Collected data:
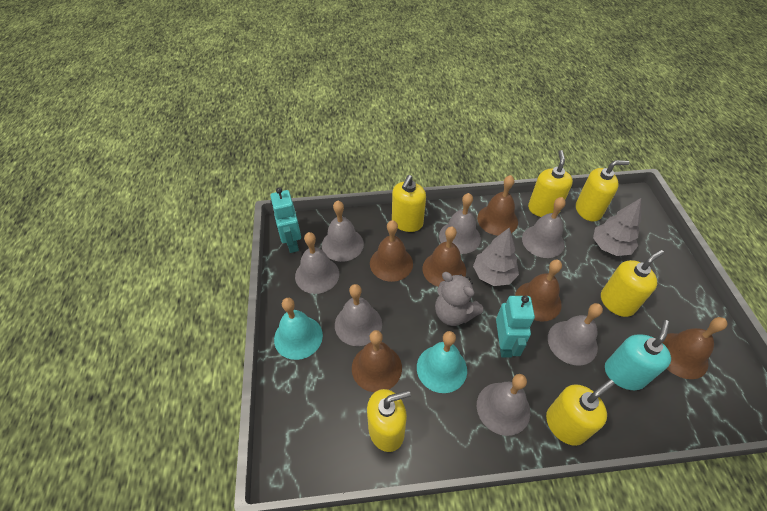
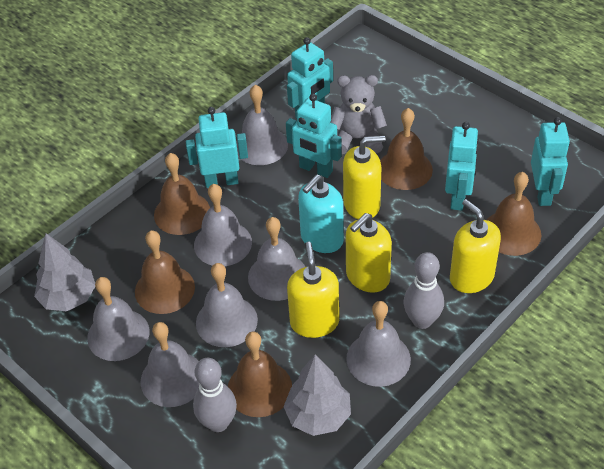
brown bell: 6 -> 5
grey bowling pin: 0 -> 2
turquoise bell: 2 -> 0
turquoise robot: 2 -> 5
yellow soap dispenser: 6 -> 4

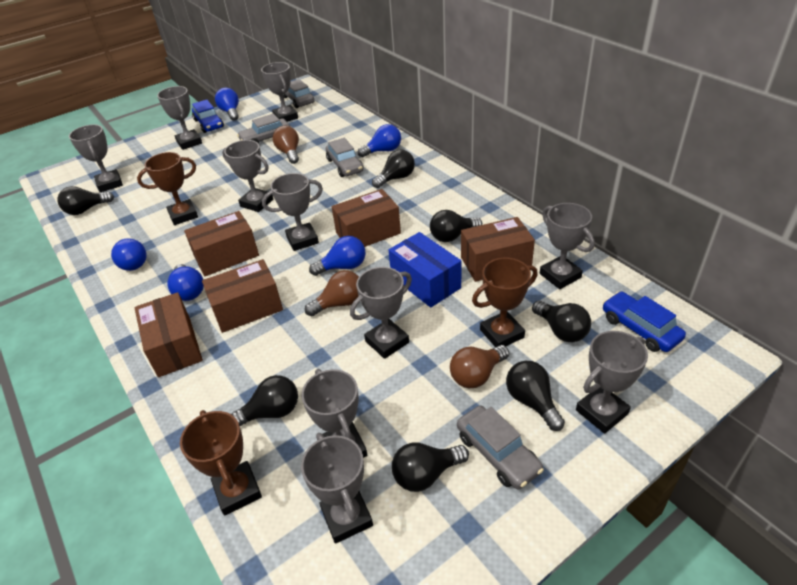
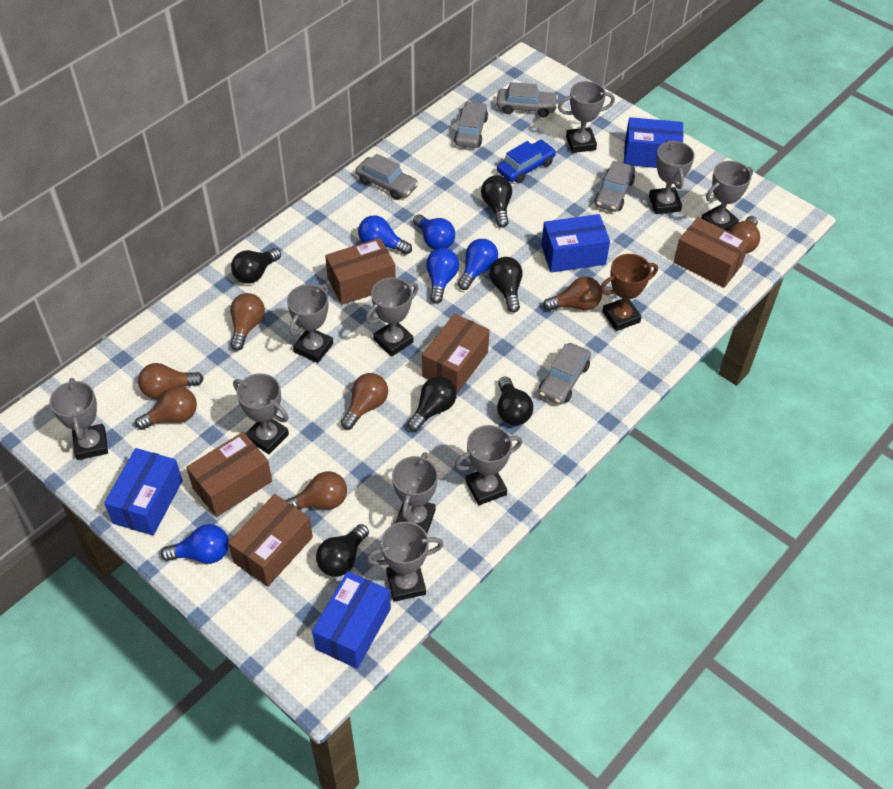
black light bulb: 7 -> 6
blue box: 1 -> 4
blue car: 2 -> 1
brown light bulb: 3 -> 7
brown trophy: 3 -> 1
grey car: 4 -> 5

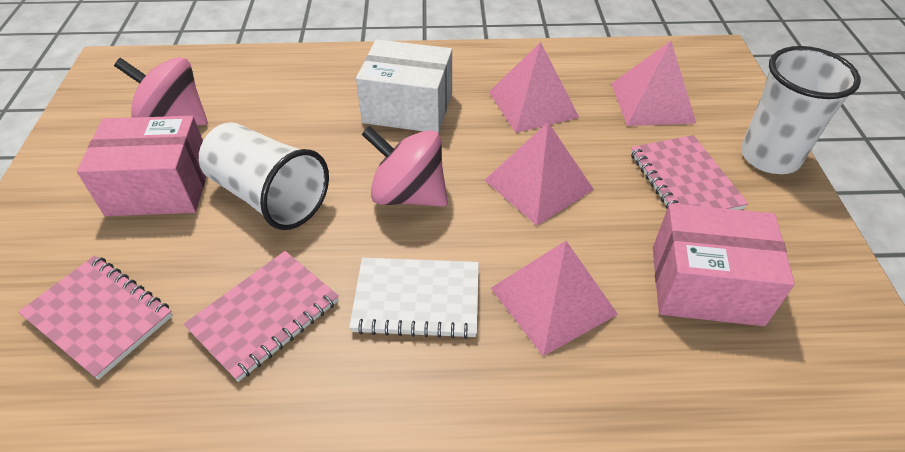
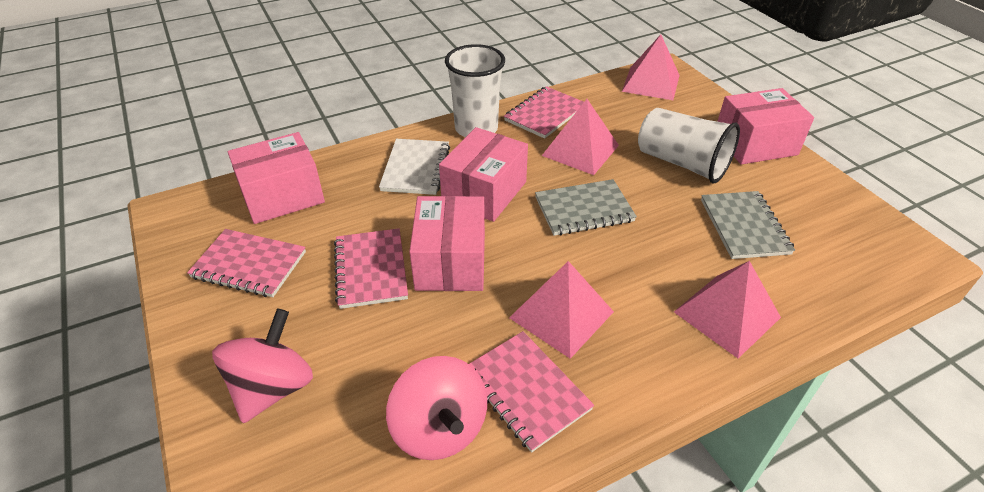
grey notebook: 0 -> 2
pink box: 2 -> 4
pink notebook: 3 -> 4
white box: 1 -> 0

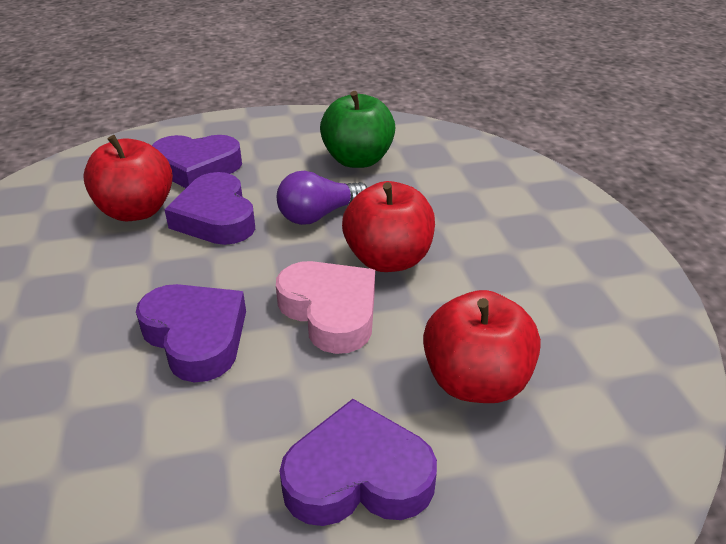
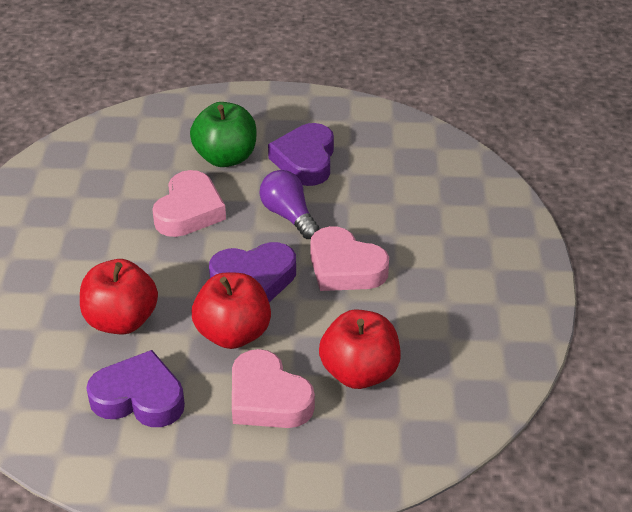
pink heart: 1 -> 3
purple heart: 4 -> 3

* [WHAT TO DO]: Without including any pictures, output each entry above exactly as it appears.

* [SOLUTION TO THE PROBLEM]:
brown bell: 6 -> 5
grey bowling pin: 0 -> 2
turquoise bell: 2 -> 0
turquoise robot: 2 -> 5
yellow soap dispenser: 6 -> 4

black light bulb: 7 -> 6
blue box: 1 -> 4
blue car: 2 -> 1
brown light bulb: 3 -> 7
brown trophy: 3 -> 1
grey car: 4 -> 5

grey notebook: 0 -> 2
pink box: 2 -> 4
pink notebook: 3 -> 4
white box: 1 -> 0

pink heart: 1 -> 3
purple heart: 4 -> 3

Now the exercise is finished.